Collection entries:
-.-.-

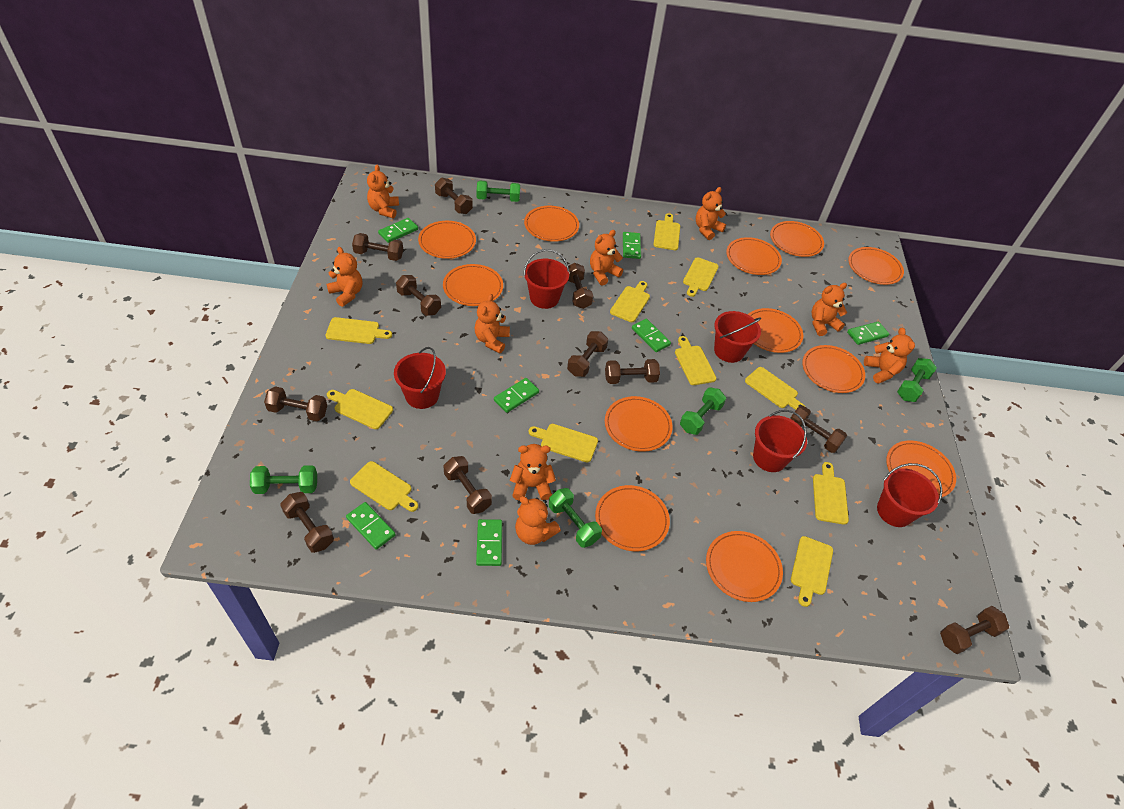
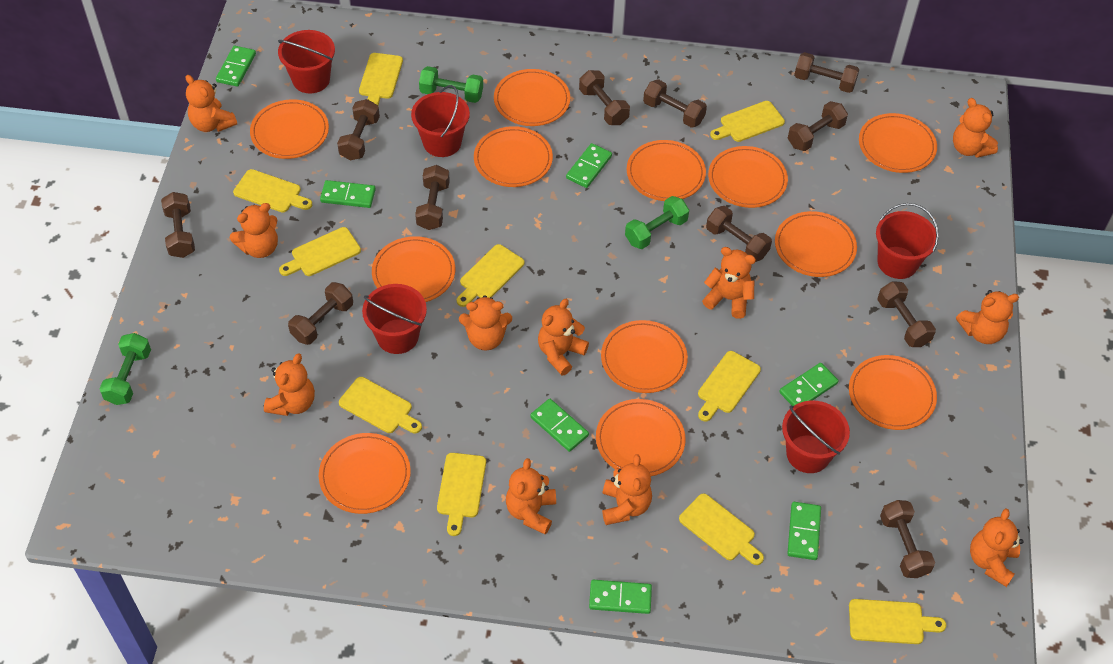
green dumbbell: 5 -> 3
orange teddy bear: 9 -> 11
yellow cutting board: 11 -> 10

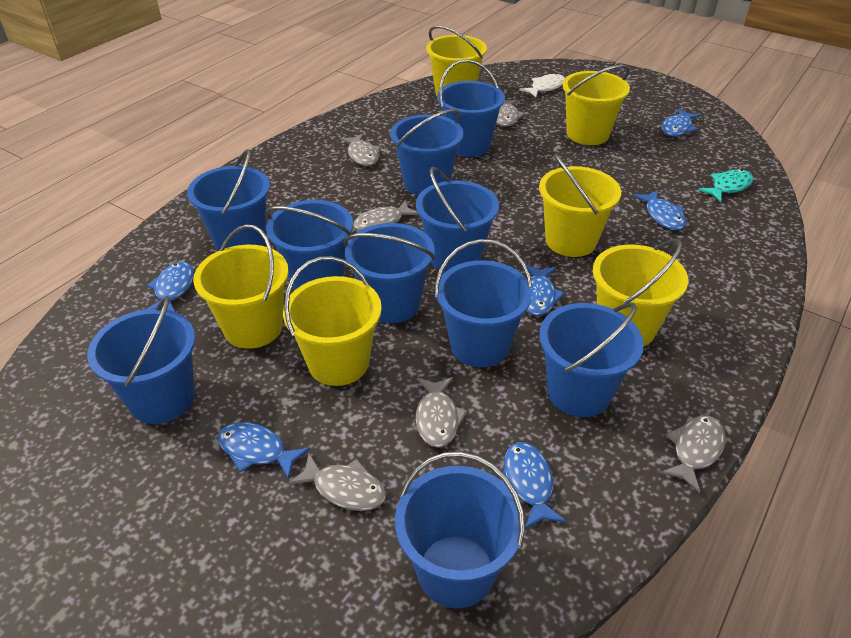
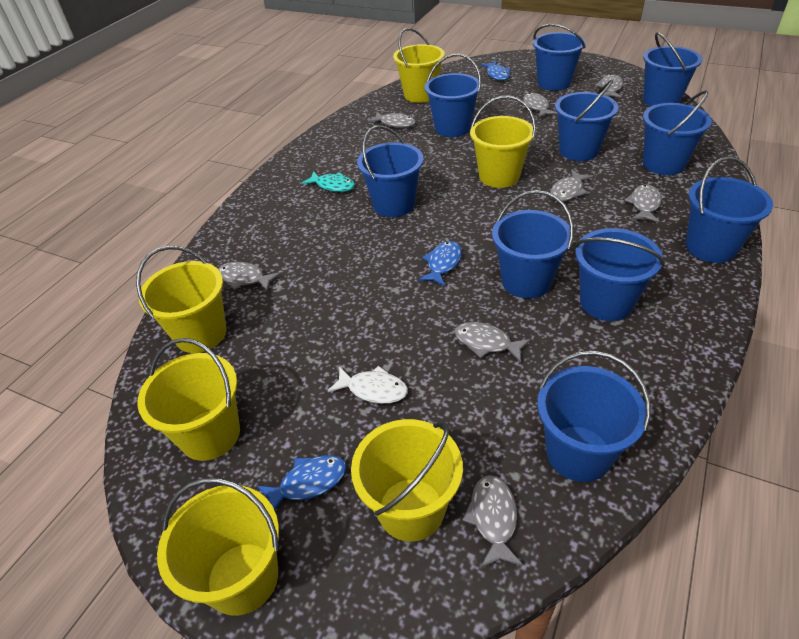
blue fish: 6 -> 3
grey fish: 6 -> 8

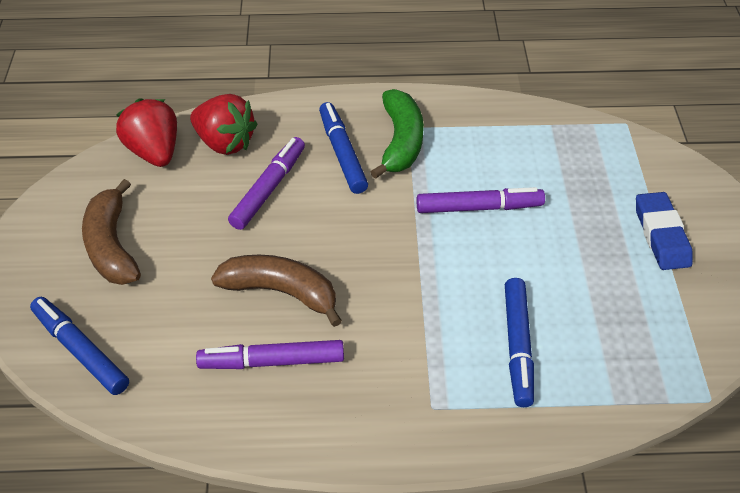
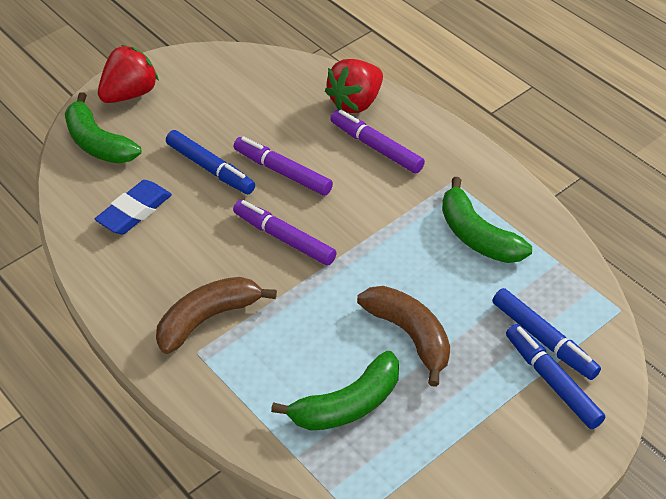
green banana: 1 -> 3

-.-.-

→ **Goal of the exercise**
In the records above, find the line containing "yellow cutting board: 11 -> 10". Reproduce it and every line after it through the last line, omitting pictures.

→ **Exercise result**
yellow cutting board: 11 -> 10

blue fish: 6 -> 3
grey fish: 6 -> 8

green banana: 1 -> 3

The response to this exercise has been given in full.